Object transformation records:

==================================================

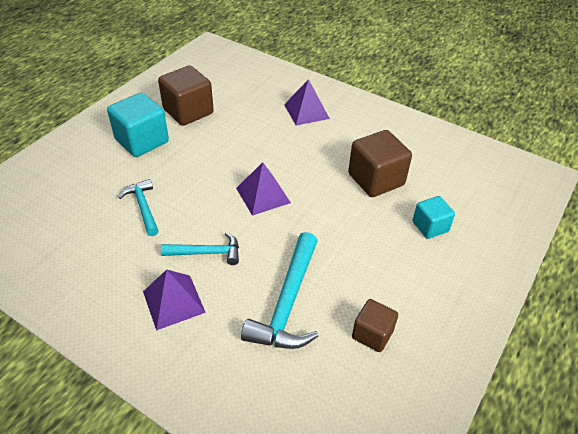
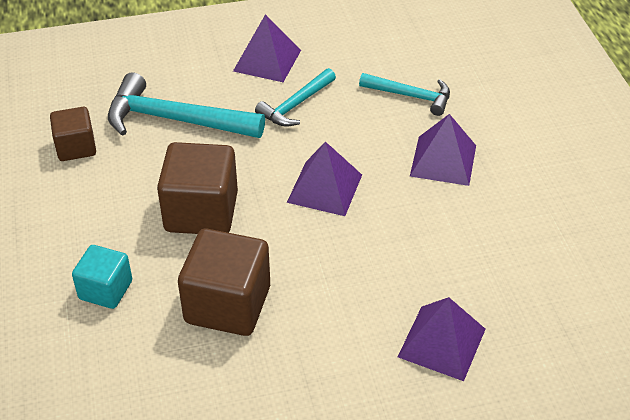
camera: 135 degrees right, 0 degrees up
(142, 141) = (535, 146): turquoise cube -> none
(188, 111) = (564, 217): brown cube -> brown cube (201, 212)
(190, 165) = (443, 160): none -> purple pyramid
(287, 303) = (175, 120): turquoise hammer -> turquoise hammer turned 45 degrees counterclockwise

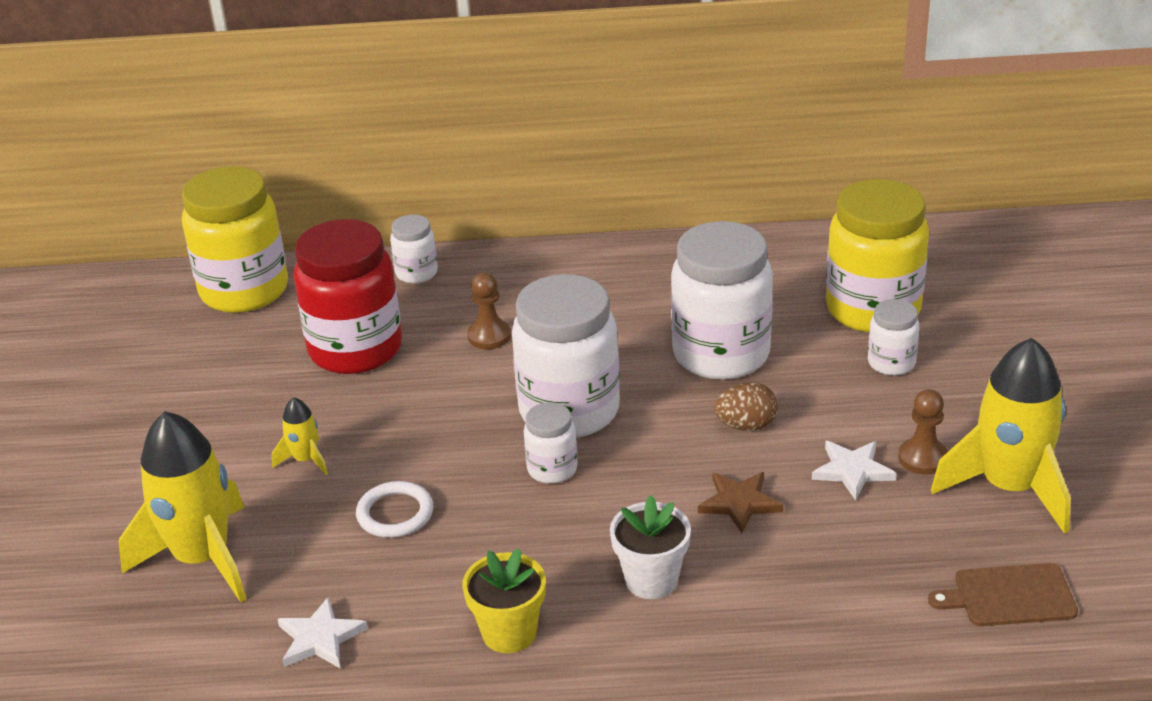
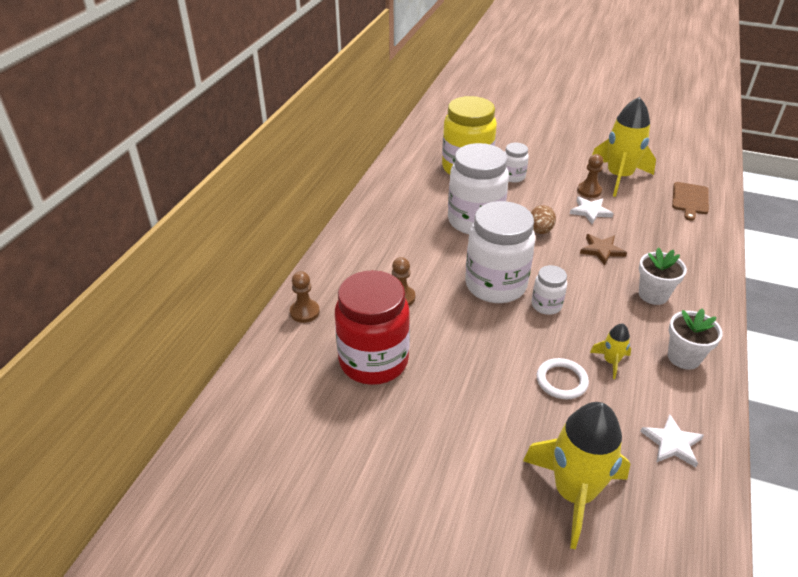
camera: 70 degrees left, 5 degrees up
(244, 291) = (252, 407): yellow jar -> none
(305, 460) = (486, 413): yellow rocket -> yellow rocket (611, 362)
(416, 273) = (304, 312): white jar -> brown pawn
(509, 633) = (683, 357): yellow flower pot -> white flower pot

==================================================

__Goal of the exercise__: Give an exact copy of the lines from the one with "camera: 70 degrees left, 5 degrees up" through the end of the entries, both ends included.

__Answer below__:
camera: 70 degrees left, 5 degrees up
(244, 291) = (252, 407): yellow jar -> none
(305, 460) = (486, 413): yellow rocket -> yellow rocket (611, 362)
(416, 273) = (304, 312): white jar -> brown pawn
(509, 633) = (683, 357): yellow flower pot -> white flower pot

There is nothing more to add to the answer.